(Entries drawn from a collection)
- - -
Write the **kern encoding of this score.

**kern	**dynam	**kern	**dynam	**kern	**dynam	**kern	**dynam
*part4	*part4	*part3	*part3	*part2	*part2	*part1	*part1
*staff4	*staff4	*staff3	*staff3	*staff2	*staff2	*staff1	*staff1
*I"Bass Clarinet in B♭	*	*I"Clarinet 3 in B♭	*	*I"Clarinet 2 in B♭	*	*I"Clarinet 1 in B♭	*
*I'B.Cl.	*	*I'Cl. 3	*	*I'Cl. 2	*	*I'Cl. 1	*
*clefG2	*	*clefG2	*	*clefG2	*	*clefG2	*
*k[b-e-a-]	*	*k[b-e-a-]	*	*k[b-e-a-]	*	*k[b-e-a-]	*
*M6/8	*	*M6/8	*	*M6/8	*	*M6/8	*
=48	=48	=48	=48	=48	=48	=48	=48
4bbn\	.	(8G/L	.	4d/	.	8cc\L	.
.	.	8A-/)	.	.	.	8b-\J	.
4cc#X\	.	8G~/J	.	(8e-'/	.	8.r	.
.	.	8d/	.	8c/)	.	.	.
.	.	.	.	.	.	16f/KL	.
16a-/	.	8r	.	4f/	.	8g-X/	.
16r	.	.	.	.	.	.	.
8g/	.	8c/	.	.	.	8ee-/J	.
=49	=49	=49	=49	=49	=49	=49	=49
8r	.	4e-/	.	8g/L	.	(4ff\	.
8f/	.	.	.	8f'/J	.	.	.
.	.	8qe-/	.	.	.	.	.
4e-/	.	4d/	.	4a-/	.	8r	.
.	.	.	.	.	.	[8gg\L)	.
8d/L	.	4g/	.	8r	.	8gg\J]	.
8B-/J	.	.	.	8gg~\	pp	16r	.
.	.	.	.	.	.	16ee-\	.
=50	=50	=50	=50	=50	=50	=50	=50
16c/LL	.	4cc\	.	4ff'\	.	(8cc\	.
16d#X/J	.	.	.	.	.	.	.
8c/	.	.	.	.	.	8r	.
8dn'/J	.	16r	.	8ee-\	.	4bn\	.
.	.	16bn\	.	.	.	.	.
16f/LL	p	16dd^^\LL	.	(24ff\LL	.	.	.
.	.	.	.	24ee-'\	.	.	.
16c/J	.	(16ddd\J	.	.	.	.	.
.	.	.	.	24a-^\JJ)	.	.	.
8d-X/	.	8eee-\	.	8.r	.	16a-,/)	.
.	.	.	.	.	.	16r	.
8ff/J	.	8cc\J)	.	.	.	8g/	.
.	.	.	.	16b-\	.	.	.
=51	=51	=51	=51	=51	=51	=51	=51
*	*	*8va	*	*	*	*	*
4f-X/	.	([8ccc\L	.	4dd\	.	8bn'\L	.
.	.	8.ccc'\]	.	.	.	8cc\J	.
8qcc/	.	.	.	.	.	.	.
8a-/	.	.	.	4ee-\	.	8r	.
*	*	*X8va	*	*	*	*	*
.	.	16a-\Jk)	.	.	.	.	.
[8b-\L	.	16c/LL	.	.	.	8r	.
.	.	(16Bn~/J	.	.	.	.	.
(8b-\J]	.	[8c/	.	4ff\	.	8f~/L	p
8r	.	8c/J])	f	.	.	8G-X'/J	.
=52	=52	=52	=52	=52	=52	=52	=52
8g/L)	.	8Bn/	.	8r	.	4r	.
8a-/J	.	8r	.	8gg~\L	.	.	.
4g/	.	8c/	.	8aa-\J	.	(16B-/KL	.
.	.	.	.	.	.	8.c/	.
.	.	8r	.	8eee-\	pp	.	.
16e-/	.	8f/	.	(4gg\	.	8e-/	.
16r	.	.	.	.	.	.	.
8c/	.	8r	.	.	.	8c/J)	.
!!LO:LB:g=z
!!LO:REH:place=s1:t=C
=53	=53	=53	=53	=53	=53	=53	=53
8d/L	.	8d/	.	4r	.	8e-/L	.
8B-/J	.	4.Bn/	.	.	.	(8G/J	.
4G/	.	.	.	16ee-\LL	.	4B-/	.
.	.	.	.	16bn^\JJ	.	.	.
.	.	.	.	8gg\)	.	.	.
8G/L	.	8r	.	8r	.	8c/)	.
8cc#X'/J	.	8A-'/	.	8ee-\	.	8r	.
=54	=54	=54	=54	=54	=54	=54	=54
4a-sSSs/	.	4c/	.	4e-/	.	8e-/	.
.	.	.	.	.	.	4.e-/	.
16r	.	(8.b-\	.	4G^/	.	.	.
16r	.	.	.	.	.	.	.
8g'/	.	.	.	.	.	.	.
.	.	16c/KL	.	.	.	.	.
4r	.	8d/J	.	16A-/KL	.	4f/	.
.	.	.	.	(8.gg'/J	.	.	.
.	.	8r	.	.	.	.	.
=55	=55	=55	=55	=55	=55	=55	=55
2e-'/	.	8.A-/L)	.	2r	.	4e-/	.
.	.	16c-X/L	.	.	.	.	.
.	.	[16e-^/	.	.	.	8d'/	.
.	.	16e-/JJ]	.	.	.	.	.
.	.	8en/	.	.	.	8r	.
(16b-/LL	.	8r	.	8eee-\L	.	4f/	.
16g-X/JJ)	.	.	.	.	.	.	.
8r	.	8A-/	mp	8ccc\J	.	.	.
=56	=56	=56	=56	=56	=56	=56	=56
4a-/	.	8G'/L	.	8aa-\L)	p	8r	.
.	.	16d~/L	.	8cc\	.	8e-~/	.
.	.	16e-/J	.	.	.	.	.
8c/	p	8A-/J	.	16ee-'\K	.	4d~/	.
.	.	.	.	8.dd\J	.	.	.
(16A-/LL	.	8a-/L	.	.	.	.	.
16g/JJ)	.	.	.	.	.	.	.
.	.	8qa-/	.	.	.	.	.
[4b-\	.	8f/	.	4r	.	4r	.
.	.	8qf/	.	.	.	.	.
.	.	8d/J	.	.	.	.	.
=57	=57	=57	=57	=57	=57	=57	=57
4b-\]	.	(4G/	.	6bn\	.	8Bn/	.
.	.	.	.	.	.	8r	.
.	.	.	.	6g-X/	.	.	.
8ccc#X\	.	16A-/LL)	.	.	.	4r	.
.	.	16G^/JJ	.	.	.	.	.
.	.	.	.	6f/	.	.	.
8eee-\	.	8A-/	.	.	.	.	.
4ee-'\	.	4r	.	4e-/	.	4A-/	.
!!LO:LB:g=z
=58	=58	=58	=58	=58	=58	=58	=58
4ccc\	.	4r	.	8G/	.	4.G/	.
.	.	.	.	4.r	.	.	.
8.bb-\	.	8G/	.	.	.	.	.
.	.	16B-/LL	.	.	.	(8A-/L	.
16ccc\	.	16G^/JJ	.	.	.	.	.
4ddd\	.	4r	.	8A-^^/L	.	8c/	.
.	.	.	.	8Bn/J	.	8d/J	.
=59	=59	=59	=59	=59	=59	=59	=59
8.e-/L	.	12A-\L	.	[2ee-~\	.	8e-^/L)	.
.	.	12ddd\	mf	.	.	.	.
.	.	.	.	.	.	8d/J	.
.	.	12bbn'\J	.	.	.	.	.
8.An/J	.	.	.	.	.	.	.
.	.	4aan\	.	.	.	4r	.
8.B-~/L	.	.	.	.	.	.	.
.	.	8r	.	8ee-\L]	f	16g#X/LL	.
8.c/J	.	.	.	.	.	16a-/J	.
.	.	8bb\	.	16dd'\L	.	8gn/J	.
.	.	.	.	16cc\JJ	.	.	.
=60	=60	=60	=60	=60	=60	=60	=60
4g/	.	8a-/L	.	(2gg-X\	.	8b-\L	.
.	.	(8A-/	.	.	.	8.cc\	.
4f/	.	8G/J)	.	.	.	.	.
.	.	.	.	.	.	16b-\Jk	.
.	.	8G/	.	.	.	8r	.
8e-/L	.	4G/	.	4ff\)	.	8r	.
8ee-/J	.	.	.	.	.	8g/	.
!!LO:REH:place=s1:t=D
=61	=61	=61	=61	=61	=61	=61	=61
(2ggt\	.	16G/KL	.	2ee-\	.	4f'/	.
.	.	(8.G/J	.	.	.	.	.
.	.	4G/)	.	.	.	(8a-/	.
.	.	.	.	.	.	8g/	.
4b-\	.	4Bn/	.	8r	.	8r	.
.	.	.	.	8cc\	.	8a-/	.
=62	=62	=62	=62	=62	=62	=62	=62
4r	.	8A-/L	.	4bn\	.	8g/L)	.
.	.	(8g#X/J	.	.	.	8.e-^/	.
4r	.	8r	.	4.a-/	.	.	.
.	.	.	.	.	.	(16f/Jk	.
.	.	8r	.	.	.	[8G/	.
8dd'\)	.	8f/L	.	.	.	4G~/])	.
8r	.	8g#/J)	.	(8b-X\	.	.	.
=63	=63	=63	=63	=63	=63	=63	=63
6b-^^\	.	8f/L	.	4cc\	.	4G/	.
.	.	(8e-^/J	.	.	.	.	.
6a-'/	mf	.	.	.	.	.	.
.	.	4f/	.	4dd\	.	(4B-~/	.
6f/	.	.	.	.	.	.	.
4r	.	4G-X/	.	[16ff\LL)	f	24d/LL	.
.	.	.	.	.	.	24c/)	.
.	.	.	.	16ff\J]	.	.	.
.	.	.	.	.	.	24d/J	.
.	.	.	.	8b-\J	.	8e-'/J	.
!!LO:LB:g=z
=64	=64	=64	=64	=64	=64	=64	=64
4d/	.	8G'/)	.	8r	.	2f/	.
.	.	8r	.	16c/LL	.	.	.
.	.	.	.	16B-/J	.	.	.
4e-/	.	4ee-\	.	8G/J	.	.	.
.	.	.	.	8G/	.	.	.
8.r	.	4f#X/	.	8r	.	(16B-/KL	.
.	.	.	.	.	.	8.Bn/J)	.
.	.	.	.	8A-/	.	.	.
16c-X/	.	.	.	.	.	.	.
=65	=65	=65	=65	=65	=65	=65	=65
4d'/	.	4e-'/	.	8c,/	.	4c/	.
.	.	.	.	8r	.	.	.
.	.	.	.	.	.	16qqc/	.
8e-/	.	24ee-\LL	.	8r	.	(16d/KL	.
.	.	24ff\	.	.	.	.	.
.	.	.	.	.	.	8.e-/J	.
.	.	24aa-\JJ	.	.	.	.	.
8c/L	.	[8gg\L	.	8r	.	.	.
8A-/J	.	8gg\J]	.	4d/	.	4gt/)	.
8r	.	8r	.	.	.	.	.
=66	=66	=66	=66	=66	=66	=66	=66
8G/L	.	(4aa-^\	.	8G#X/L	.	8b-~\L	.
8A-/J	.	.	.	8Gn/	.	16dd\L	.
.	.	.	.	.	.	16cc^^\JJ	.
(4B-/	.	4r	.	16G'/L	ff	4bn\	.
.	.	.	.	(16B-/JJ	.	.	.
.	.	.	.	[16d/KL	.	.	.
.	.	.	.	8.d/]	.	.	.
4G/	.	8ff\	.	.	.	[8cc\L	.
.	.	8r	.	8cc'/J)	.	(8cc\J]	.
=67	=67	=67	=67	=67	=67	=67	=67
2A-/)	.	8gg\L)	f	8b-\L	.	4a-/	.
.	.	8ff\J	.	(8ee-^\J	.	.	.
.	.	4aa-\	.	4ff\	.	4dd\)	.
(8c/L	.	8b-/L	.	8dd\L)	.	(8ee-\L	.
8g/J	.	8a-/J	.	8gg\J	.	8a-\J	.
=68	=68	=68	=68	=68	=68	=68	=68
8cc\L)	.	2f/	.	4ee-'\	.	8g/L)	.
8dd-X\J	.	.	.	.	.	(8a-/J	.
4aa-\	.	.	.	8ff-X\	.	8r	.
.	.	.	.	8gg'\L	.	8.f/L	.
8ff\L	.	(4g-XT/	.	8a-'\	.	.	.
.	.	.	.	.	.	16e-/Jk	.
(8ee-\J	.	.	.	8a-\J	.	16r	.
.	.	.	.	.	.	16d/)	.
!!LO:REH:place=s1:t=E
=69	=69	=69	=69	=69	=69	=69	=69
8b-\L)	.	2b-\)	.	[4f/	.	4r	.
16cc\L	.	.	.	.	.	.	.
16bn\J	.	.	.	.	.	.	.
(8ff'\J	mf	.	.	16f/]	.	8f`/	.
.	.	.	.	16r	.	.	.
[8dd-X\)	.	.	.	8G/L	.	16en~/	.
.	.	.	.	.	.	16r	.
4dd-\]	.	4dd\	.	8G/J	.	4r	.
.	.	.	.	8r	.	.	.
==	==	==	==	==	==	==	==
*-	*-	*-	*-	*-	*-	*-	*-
- - -
[Stated task] Which lines in the items above contain the string "kern"? Report each of those lines in full.

[Exercise output]
Write the **kern encoding of this score.
**kern	**dynam	**kern	**dynam	**kern	**dynam	**kern	**dynam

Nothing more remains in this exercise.